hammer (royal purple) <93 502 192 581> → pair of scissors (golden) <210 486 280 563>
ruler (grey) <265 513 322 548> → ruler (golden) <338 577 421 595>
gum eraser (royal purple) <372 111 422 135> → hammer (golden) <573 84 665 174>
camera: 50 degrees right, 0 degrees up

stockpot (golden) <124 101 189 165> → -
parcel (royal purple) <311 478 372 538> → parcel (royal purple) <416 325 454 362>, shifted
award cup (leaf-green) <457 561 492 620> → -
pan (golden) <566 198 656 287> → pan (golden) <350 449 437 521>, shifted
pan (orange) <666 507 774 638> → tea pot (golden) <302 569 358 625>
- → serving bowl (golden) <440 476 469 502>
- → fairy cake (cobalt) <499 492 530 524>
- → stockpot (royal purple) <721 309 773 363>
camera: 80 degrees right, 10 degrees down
===
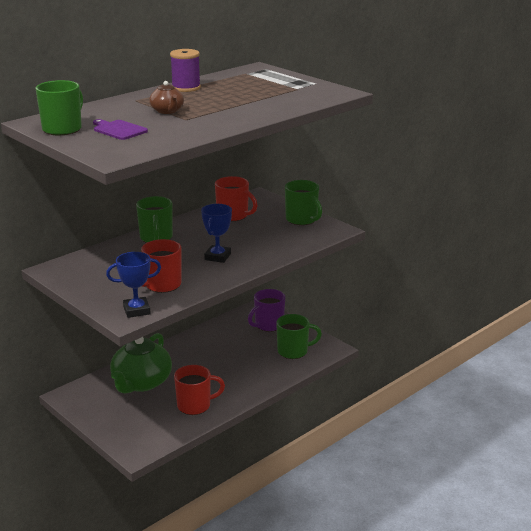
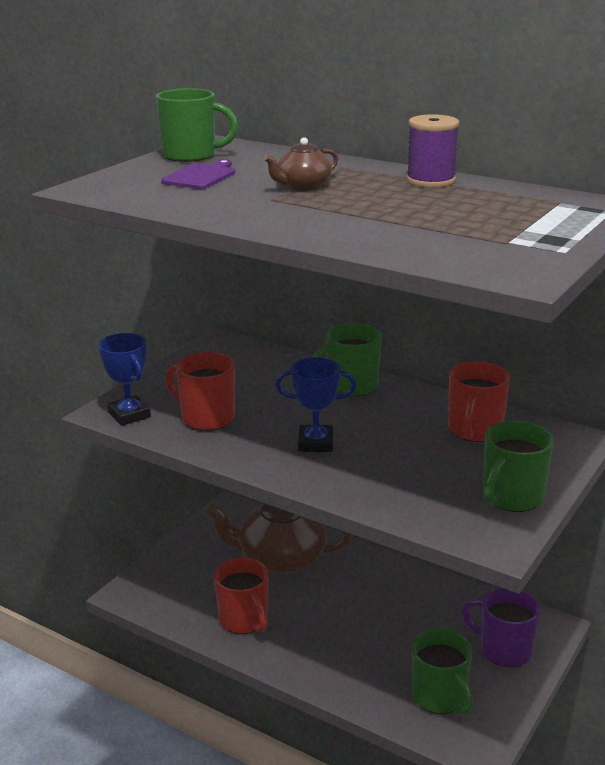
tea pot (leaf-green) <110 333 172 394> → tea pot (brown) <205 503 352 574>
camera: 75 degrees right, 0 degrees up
===
Required work:
Go to the line with "hammer (royal purple)" in the entries above and repeat every line from there through the line with "gum eraser (royal", exactly and with no other text.

Solution to this exercise:
hammer (royal purple) <93 502 192 581> → pair of scissors (golden) <210 486 280 563>
ruler (grey) <265 513 322 548> → ruler (golden) <338 577 421 595>
gum eraser (royal purple) <372 111 422 135> → hammer (golden) <573 84 665 174>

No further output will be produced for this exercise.